"""
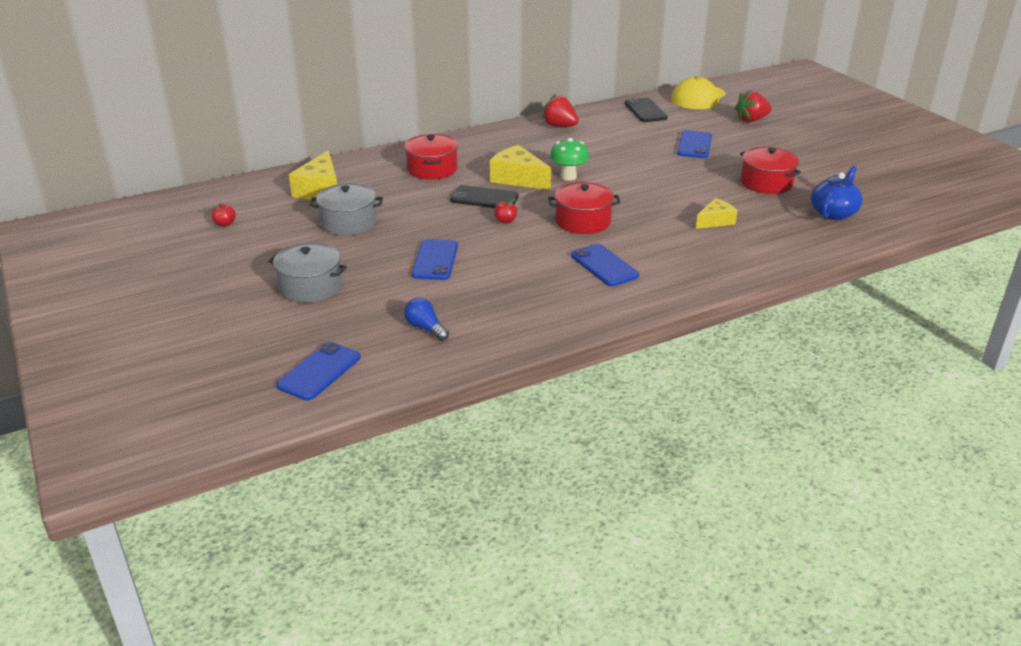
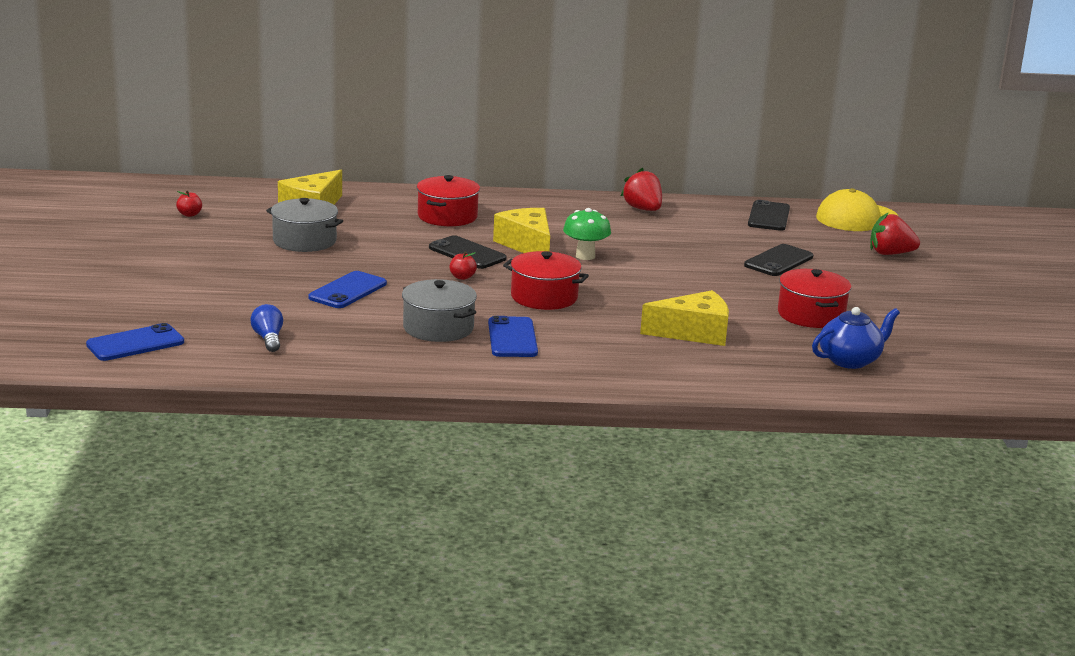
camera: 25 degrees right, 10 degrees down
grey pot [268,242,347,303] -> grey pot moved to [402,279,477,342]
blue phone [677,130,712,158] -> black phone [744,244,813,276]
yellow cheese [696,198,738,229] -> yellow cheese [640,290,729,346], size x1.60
"""
"""
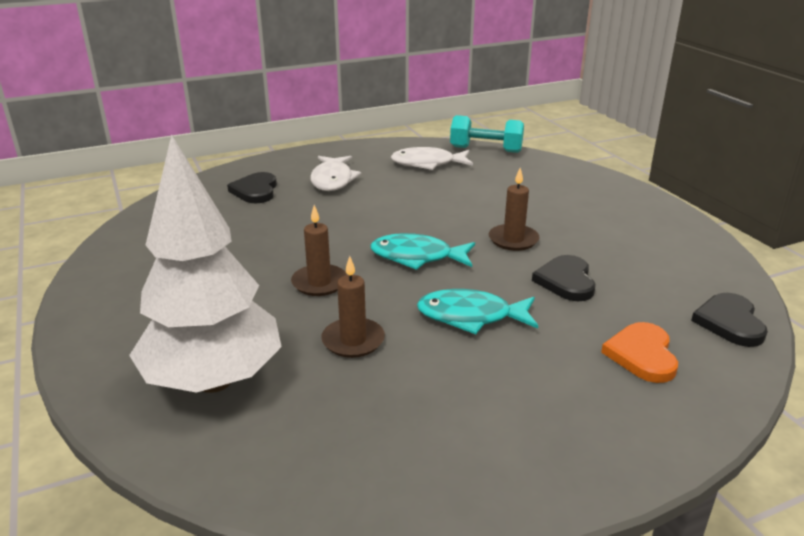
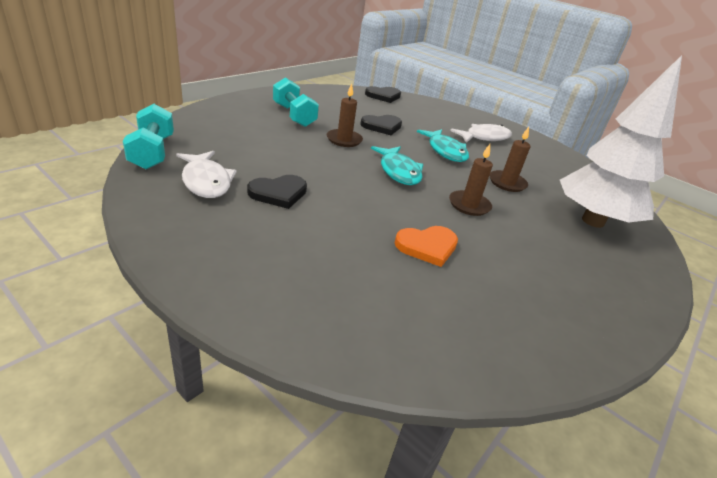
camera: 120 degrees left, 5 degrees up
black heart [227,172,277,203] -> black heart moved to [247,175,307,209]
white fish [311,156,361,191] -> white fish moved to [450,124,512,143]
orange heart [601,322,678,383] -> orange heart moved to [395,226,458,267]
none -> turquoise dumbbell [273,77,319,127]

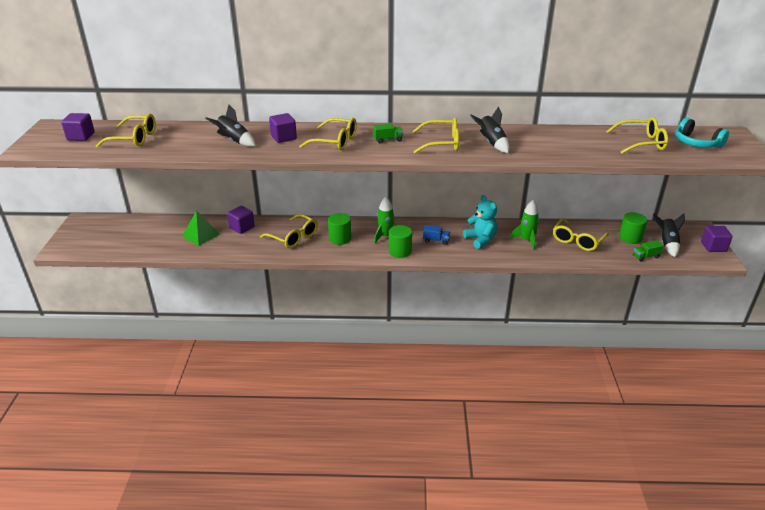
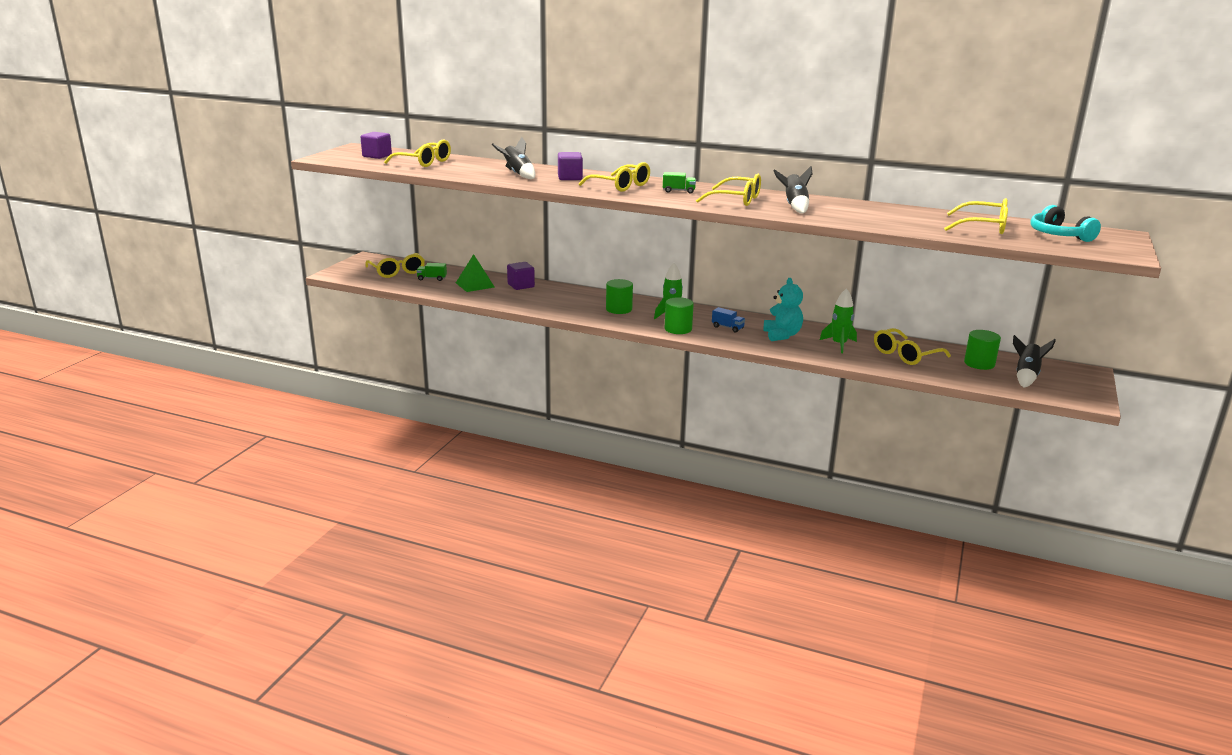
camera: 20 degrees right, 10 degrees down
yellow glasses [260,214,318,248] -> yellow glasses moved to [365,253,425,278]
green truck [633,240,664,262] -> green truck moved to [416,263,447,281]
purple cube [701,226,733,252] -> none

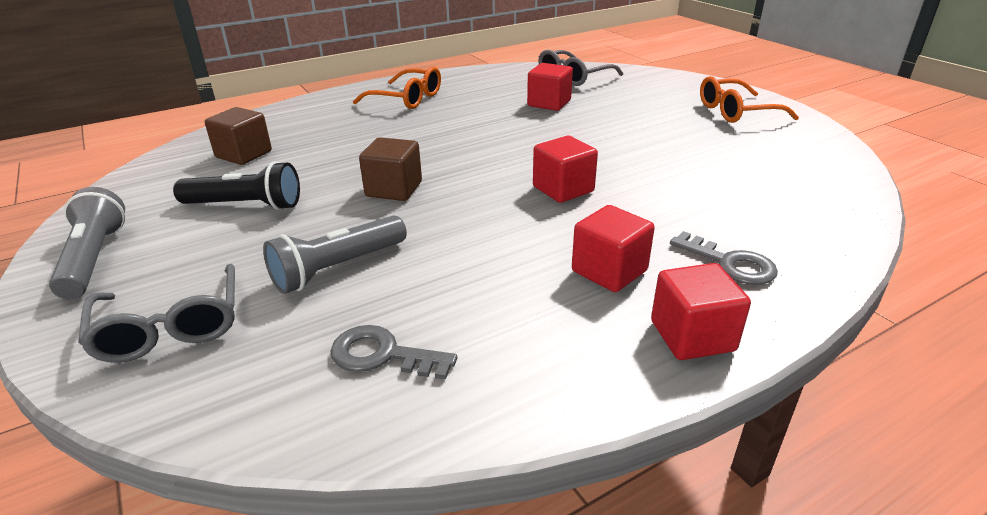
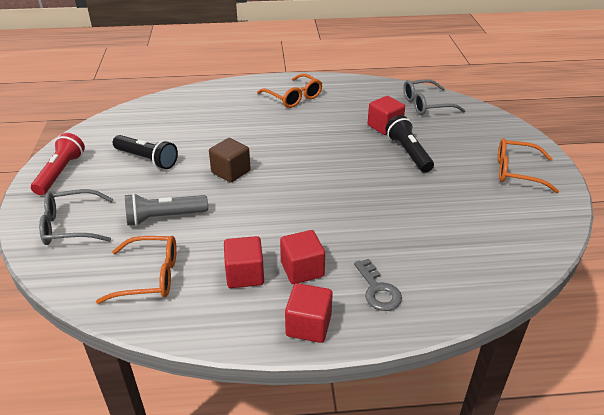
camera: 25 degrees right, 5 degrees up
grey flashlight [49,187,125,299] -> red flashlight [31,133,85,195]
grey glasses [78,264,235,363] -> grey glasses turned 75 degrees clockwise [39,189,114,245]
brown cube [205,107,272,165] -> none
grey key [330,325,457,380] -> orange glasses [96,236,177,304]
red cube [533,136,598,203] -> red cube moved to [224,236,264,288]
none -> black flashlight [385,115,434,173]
"""
"""
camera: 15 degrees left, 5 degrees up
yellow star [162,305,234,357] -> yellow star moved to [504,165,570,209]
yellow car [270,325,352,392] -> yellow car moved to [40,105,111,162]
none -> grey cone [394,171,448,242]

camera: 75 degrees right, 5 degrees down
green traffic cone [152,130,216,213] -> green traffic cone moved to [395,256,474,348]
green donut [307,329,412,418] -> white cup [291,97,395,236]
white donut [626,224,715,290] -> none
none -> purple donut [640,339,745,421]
"""
_TASK DESCRIPTION_
Copy out every line of the data that includes "degrees".

_RESPONSE TO THIS TASK_
camera: 25 degrees right, 10 degrees down
camera: 120 degrees left, 5 degrees up
camera: 20 degrees right, 10 degrees down
camera: 25 degrees right, 5 degrees up
grey glasses [78,264,235,363] -> grey glasses turned 75 degrees clockwise [39,189,114,245]
camera: 15 degrees left, 5 degrees up
camera: 75 degrees right, 5 degrees down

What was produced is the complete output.